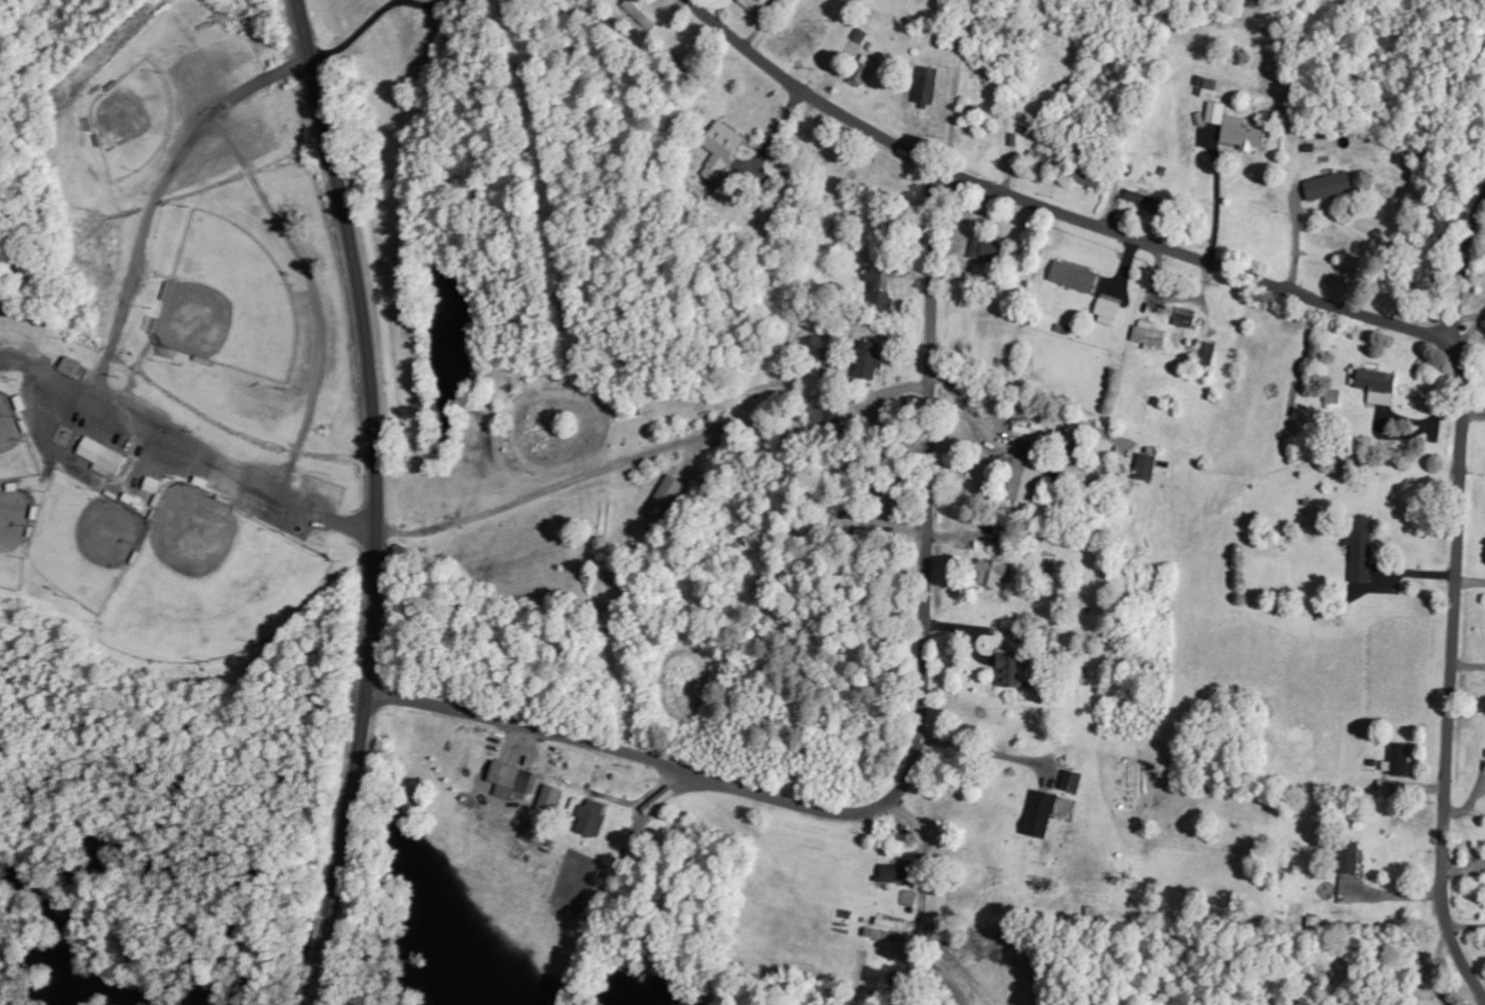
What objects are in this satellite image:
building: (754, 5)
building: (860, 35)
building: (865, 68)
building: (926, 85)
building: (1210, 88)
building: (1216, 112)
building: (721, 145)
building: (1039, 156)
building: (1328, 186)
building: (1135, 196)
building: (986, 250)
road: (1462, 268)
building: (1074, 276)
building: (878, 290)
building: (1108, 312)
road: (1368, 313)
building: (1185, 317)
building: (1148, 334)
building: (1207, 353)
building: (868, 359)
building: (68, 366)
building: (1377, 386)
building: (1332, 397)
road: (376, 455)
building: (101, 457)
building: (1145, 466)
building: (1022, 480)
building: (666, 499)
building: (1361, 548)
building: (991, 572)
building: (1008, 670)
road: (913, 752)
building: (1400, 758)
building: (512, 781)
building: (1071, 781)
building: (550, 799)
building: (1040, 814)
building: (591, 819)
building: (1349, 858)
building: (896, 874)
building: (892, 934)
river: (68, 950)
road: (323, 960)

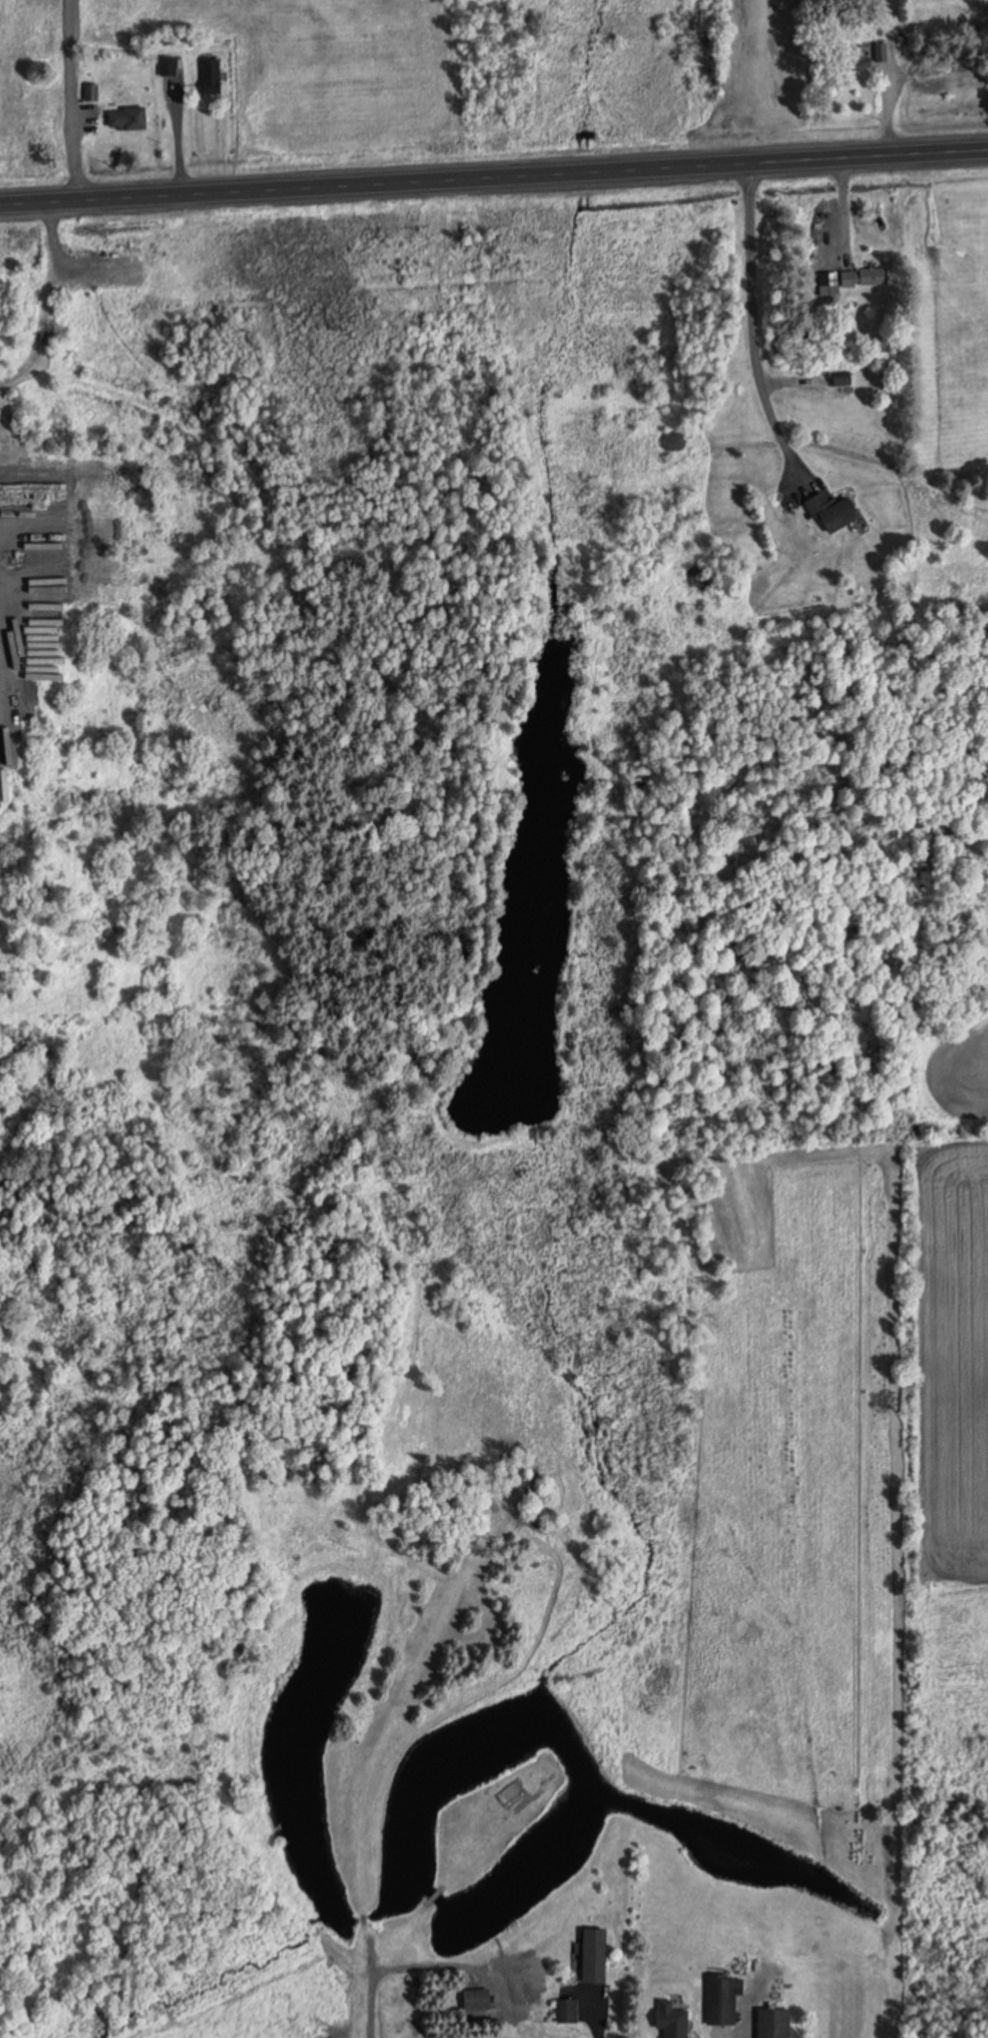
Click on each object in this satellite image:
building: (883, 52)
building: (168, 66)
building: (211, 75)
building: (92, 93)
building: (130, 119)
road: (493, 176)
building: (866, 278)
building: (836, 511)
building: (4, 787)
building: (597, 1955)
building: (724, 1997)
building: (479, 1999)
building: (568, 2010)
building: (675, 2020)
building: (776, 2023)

-------

▶ _Task goal_:
From the line that contains "Click on each" through the last line of the records above, copy every line exactly and leave out the rest.

▶ _Written solution_:
Click on each object in this satellite image:
building: (883, 52)
building: (168, 66)
building: (211, 75)
building: (92, 93)
building: (130, 119)
road: (493, 176)
building: (866, 278)
building: (836, 511)
building: (4, 787)
building: (597, 1955)
building: (724, 1997)
building: (479, 1999)
building: (568, 2010)
building: (675, 2020)
building: (776, 2023)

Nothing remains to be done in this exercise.